- [ABOUT THIS TASK] The answer is all of the data, repeated exactly.

GIVEN RECORDS: Begin

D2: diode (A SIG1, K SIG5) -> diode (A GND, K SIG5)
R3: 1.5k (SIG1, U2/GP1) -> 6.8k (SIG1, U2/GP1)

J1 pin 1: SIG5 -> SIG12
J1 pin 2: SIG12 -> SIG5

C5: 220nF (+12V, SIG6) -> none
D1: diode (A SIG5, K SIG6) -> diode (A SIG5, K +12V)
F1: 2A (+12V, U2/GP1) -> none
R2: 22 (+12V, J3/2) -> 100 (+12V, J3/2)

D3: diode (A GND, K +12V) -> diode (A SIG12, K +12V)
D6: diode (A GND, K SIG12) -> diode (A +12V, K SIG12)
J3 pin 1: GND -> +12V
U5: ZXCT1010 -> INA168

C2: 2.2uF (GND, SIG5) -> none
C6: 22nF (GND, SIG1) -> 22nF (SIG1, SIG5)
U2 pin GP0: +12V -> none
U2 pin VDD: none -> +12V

GIVEN RECORDS: End

- [SOLUTION]
D2: diode (A SIG1, K SIG5) -> diode (A GND, K SIG5)
R3: 1.5k (SIG1, U2/GP1) -> 6.8k (SIG1, U2/GP1)

J1 pin 1: SIG5 -> SIG12
J1 pin 2: SIG12 -> SIG5

C5: 220nF (+12V, SIG6) -> none
D1: diode (A SIG5, K SIG6) -> diode (A SIG5, K +12V)
F1: 2A (+12V, U2/GP1) -> none
R2: 22 (+12V, J3/2) -> 100 (+12V, J3/2)

D3: diode (A GND, K +12V) -> diode (A SIG12, K +12V)
D6: diode (A GND, K SIG12) -> diode (A +12V, K SIG12)
J3 pin 1: GND -> +12V
U5: ZXCT1010 -> INA168

C2: 2.2uF (GND, SIG5) -> none
C6: 22nF (GND, SIG1) -> 22nF (SIG1, SIG5)
U2 pin GP0: +12V -> none
U2 pin VDD: none -> +12V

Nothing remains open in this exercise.